[Object transformation records]
+-------+
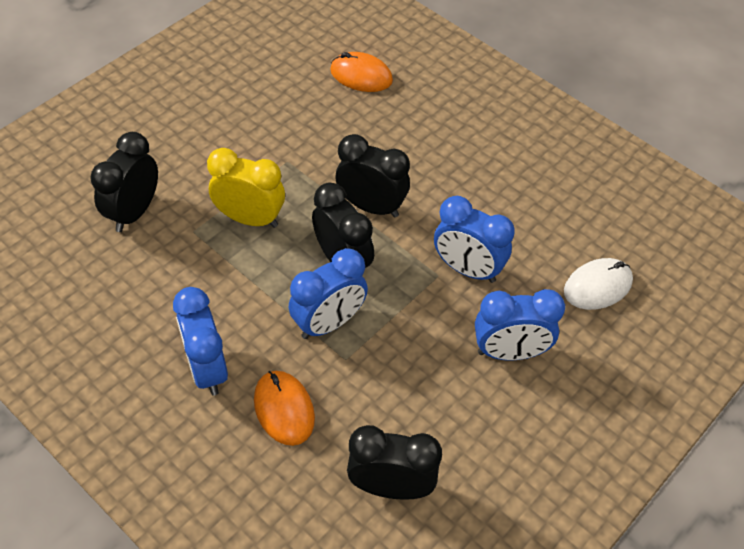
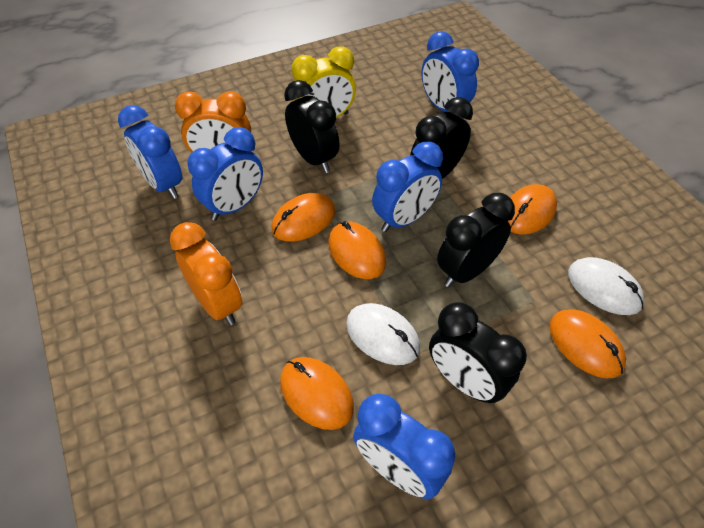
blue clock: 4 -> 5
orange clock: 0 -> 2
orange mouse: 2 -> 5
white mouse: 1 -> 2

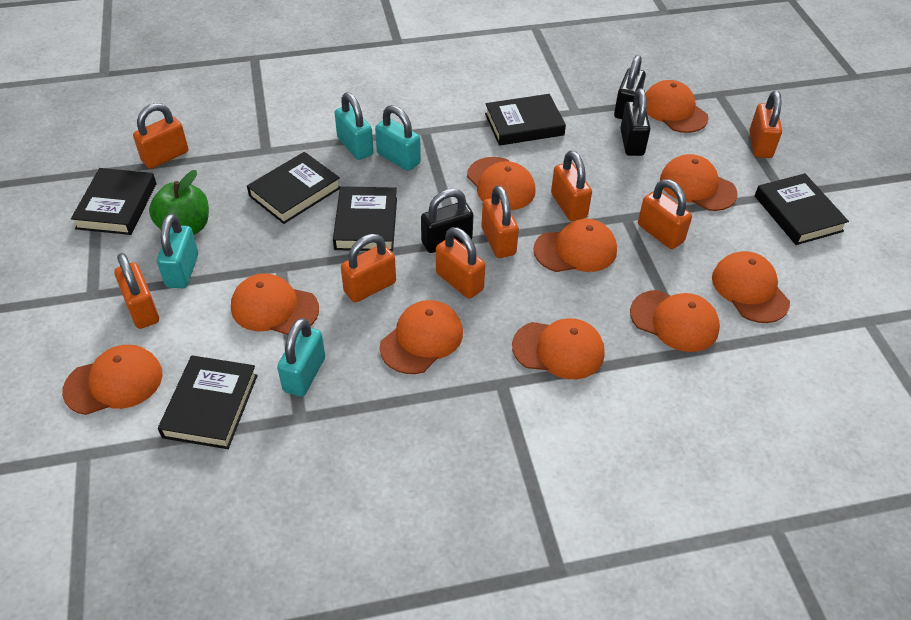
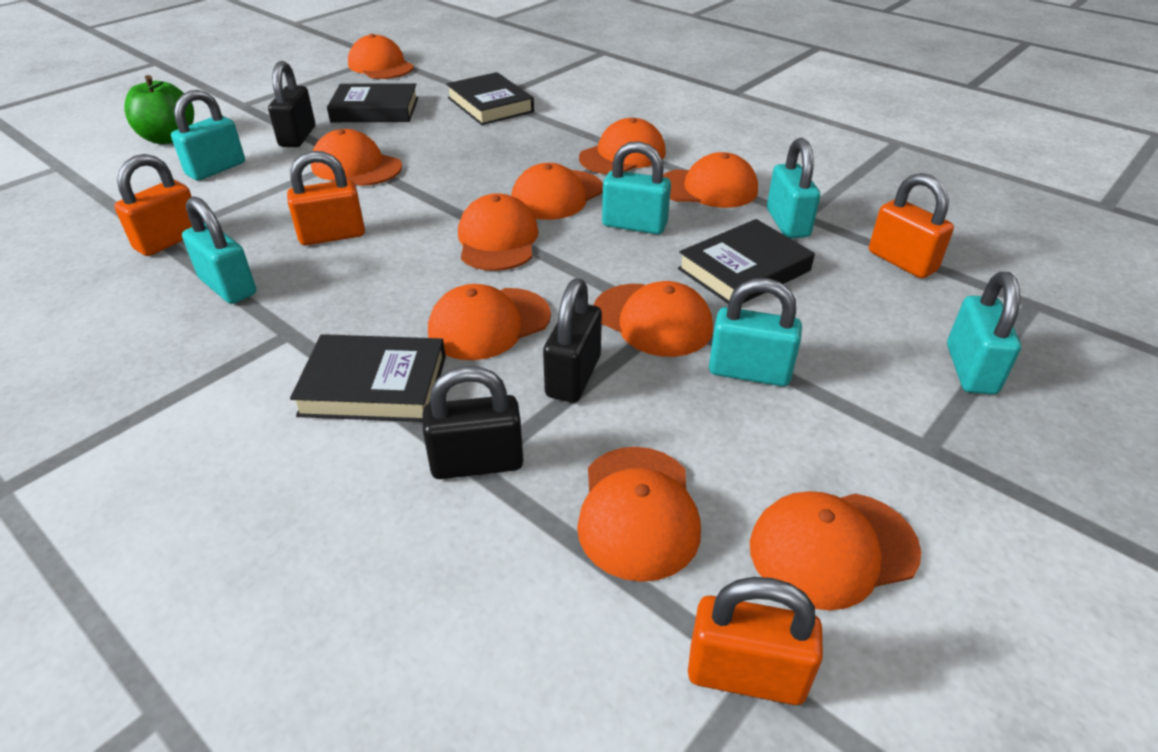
black book: 6 -> 4
orange padlock: 8 -> 4
turquoise padlock: 4 -> 6

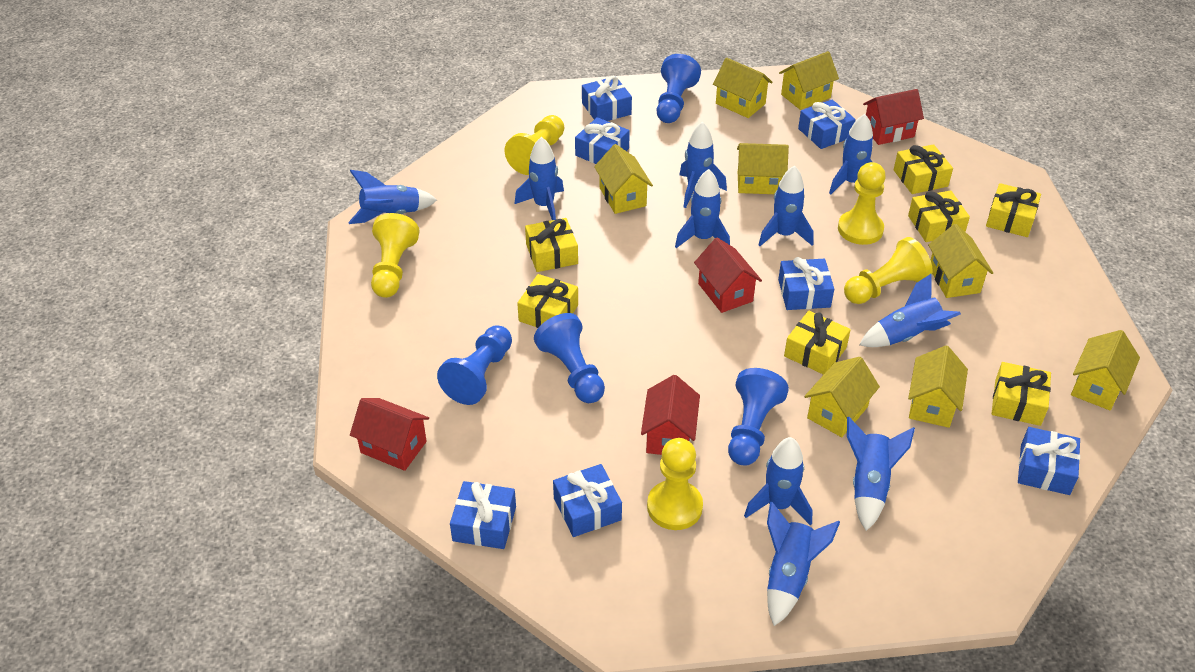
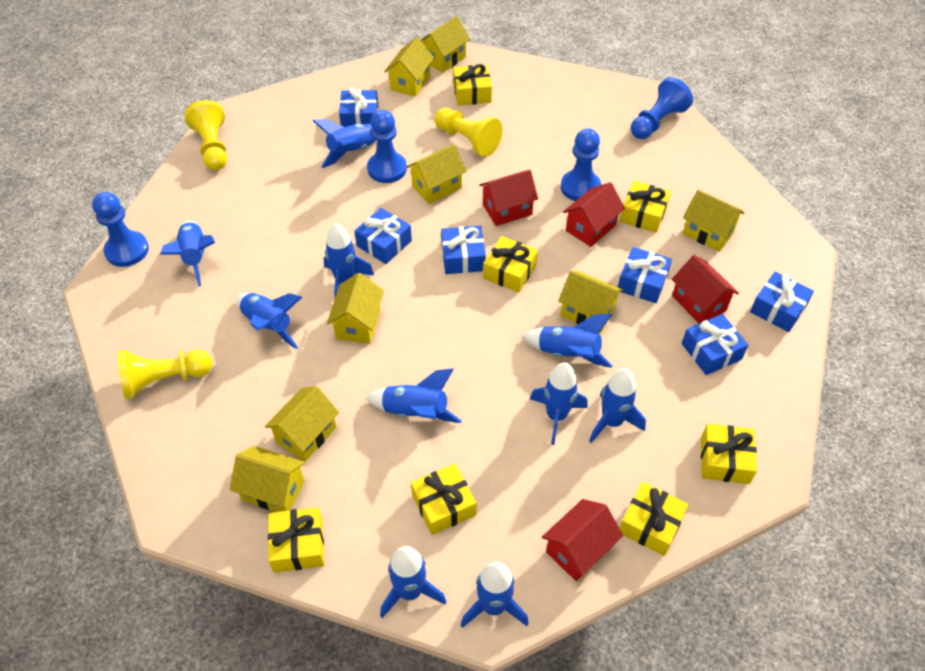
blue gift: 7 -> 6
yellow pawn: 5 -> 3

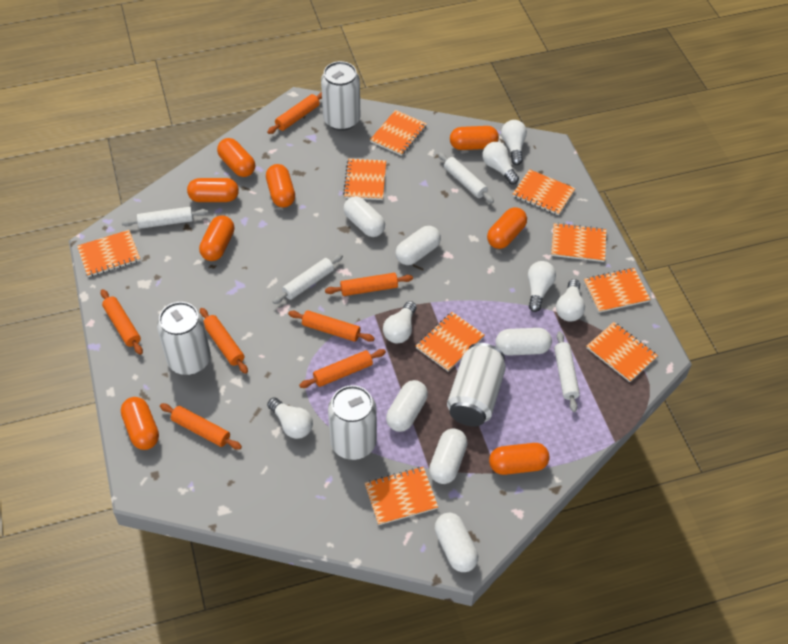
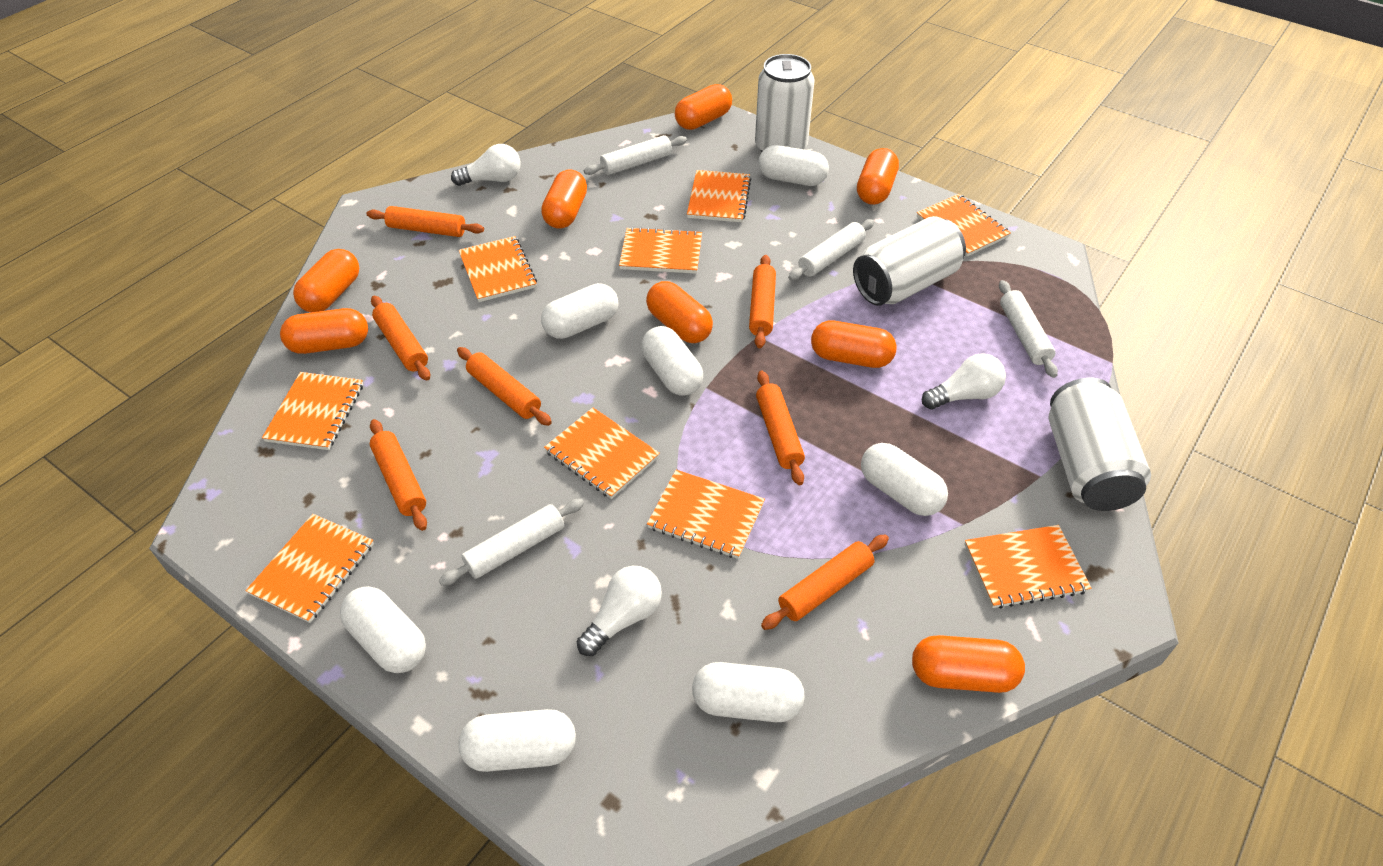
white can: 4 -> 3
white capsule: 6 -> 7
white light bulb: 6 -> 3

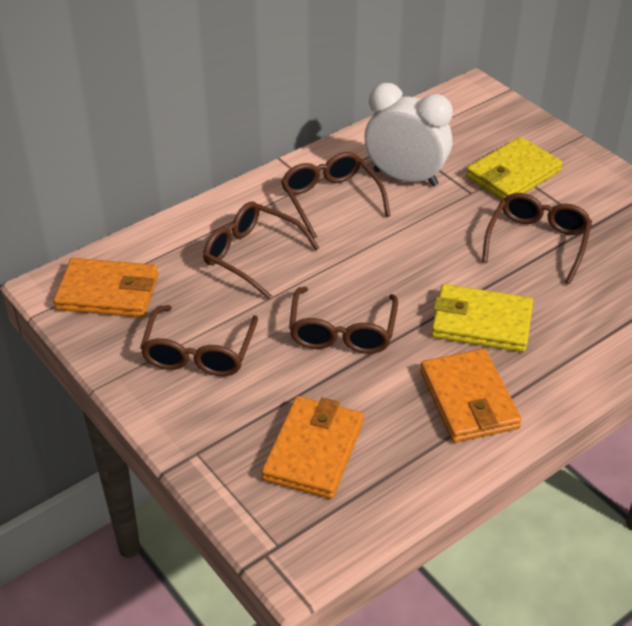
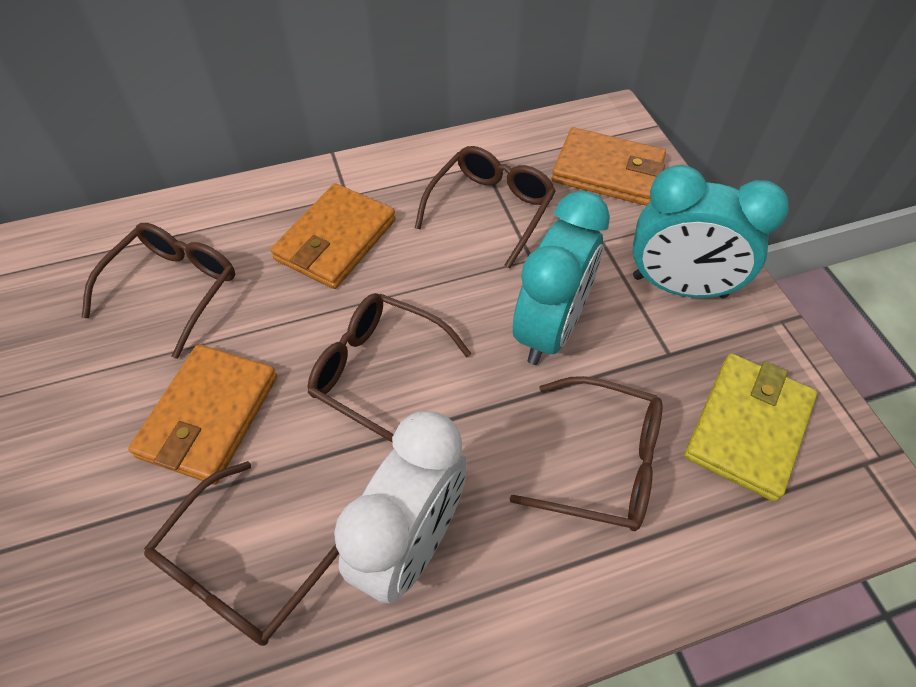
turquoise clock: 0 -> 2
yellow wallet: 2 -> 1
+-------+
Task to complete:
The required output is each record above, reproduced exactly, without its pictures.

Solution to this task:
blue clock: 4 -> 5
orange clock: 0 -> 2
orange mouse: 2 -> 5
white mouse: 1 -> 2

black book: 6 -> 4
orange padlock: 8 -> 4
turquoise padlock: 4 -> 6

blue gift: 7 -> 6
yellow pawn: 5 -> 3

white can: 4 -> 3
white capsule: 6 -> 7
white light bulb: 6 -> 3

turquoise clock: 0 -> 2
yellow wallet: 2 -> 1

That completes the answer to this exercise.